Source records:
—————

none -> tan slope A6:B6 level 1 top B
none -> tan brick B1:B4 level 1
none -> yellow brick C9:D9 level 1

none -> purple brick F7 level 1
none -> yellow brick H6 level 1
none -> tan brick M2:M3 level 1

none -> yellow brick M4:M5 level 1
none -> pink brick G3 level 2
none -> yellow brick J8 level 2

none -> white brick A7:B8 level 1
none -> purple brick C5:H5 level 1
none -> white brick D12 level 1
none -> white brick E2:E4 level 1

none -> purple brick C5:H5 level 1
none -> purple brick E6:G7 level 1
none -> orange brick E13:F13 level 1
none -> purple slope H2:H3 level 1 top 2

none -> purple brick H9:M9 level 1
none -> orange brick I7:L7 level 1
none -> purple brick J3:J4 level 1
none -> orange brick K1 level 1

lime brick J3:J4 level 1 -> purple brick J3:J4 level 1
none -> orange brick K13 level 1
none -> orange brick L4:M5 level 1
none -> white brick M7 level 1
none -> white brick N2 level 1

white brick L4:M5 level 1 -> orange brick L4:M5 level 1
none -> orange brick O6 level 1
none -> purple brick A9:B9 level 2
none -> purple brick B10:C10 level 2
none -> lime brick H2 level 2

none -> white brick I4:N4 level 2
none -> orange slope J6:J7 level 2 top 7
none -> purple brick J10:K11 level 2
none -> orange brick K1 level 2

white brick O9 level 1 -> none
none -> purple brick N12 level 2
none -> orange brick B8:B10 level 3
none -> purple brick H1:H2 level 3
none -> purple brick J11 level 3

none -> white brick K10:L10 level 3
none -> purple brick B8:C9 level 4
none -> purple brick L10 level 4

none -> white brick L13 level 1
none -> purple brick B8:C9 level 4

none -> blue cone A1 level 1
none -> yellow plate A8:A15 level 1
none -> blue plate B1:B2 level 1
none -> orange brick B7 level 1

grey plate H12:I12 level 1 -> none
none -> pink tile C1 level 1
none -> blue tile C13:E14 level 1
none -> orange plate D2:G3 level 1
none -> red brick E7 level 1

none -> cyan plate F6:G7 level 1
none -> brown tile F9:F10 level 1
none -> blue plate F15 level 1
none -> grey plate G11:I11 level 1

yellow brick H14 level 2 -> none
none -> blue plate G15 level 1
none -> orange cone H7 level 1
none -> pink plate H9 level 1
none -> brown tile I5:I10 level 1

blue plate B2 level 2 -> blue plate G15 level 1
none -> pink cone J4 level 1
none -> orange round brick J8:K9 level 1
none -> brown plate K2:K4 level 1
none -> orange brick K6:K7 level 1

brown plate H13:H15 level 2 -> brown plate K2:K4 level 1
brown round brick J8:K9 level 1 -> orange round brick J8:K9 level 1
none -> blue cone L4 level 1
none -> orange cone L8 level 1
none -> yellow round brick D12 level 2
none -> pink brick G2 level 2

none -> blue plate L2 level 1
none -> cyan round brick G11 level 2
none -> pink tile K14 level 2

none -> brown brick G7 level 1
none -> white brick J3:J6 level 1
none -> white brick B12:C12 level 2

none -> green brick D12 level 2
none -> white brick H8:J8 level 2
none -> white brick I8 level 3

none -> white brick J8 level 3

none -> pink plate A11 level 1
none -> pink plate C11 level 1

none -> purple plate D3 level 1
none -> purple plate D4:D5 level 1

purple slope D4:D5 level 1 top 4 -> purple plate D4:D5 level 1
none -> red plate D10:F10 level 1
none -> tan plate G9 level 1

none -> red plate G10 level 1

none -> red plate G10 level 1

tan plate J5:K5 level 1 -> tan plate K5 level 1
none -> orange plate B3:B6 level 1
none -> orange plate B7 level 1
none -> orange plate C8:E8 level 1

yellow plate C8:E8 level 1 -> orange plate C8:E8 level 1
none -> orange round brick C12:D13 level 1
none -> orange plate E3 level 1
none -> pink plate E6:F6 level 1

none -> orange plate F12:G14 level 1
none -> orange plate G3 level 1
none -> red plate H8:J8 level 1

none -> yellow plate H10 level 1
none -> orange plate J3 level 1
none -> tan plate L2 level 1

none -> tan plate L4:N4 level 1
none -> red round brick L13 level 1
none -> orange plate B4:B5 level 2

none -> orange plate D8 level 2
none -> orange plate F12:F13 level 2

—————

Problem
All entries shown above should be printed again exactly.

Result for this exercise
none -> tan slope A6:B6 level 1 top B
none -> tan brick B1:B4 level 1
none -> yellow brick C9:D9 level 1

none -> purple brick F7 level 1
none -> yellow brick H6 level 1
none -> tan brick M2:M3 level 1

none -> yellow brick M4:M5 level 1
none -> pink brick G3 level 2
none -> yellow brick J8 level 2

none -> white brick A7:B8 level 1
none -> purple brick C5:H5 level 1
none -> white brick D12 level 1
none -> white brick E2:E4 level 1

none -> purple brick C5:H5 level 1
none -> purple brick E6:G7 level 1
none -> orange brick E13:F13 level 1
none -> purple slope H2:H3 level 1 top 2

none -> purple brick H9:M9 level 1
none -> orange brick I7:L7 level 1
none -> purple brick J3:J4 level 1
none -> orange brick K1 level 1

lime brick J3:J4 level 1 -> purple brick J3:J4 level 1
none -> orange brick K13 level 1
none -> orange brick L4:M5 level 1
none -> white brick M7 level 1
none -> white brick N2 level 1

white brick L4:M5 level 1 -> orange brick L4:M5 level 1
none -> orange brick O6 level 1
none -> purple brick A9:B9 level 2
none -> purple brick B10:C10 level 2
none -> lime brick H2 level 2

none -> white brick I4:N4 level 2
none -> orange slope J6:J7 level 2 top 7
none -> purple brick J10:K11 level 2
none -> orange brick K1 level 2

white brick O9 level 1 -> none
none -> purple brick N12 level 2
none -> orange brick B8:B10 level 3
none -> purple brick H1:H2 level 3
none -> purple brick J11 level 3

none -> white brick K10:L10 level 3
none -> purple brick B8:C9 level 4
none -> purple brick L10 level 4

none -> white brick L13 level 1
none -> purple brick B8:C9 level 4

none -> blue cone A1 level 1
none -> yellow plate A8:A15 level 1
none -> blue plate B1:B2 level 1
none -> orange brick B7 level 1

grey plate H12:I12 level 1 -> none
none -> pink tile C1 level 1
none -> blue tile C13:E14 level 1
none -> orange plate D2:G3 level 1
none -> red brick E7 level 1

none -> cyan plate F6:G7 level 1
none -> brown tile F9:F10 level 1
none -> blue plate F15 level 1
none -> grey plate G11:I11 level 1

yellow brick H14 level 2 -> none
none -> blue plate G15 level 1
none -> orange cone H7 level 1
none -> pink plate H9 level 1
none -> brown tile I5:I10 level 1

blue plate B2 level 2 -> blue plate G15 level 1
none -> pink cone J4 level 1
none -> orange round brick J8:K9 level 1
none -> brown plate K2:K4 level 1
none -> orange brick K6:K7 level 1

brown plate H13:H15 level 2 -> brown plate K2:K4 level 1
brown round brick J8:K9 level 1 -> orange round brick J8:K9 level 1
none -> blue cone L4 level 1
none -> orange cone L8 level 1
none -> yellow round brick D12 level 2
none -> pink brick G2 level 2

none -> blue plate L2 level 1
none -> cyan round brick G11 level 2
none -> pink tile K14 level 2

none -> brown brick G7 level 1
none -> white brick J3:J6 level 1
none -> white brick B12:C12 level 2

none -> green brick D12 level 2
none -> white brick H8:J8 level 2
none -> white brick I8 level 3

none -> white brick J8 level 3

none -> pink plate A11 level 1
none -> pink plate C11 level 1

none -> purple plate D3 level 1
none -> purple plate D4:D5 level 1

purple slope D4:D5 level 1 top 4 -> purple plate D4:D5 level 1
none -> red plate D10:F10 level 1
none -> tan plate G9 level 1

none -> red plate G10 level 1

none -> red plate G10 level 1

tan plate J5:K5 level 1 -> tan plate K5 level 1
none -> orange plate B3:B6 level 1
none -> orange plate B7 level 1
none -> orange plate C8:E8 level 1

yellow plate C8:E8 level 1 -> orange plate C8:E8 level 1
none -> orange round brick C12:D13 level 1
none -> orange plate E3 level 1
none -> pink plate E6:F6 level 1

none -> orange plate F12:G14 level 1
none -> orange plate G3 level 1
none -> red plate H8:J8 level 1

none -> yellow plate H10 level 1
none -> orange plate J3 level 1
none -> tan plate L2 level 1

none -> tan plate L4:N4 level 1
none -> red round brick L13 level 1
none -> orange plate B4:B5 level 2

none -> orange plate D8 level 2
none -> orange plate F12:F13 level 2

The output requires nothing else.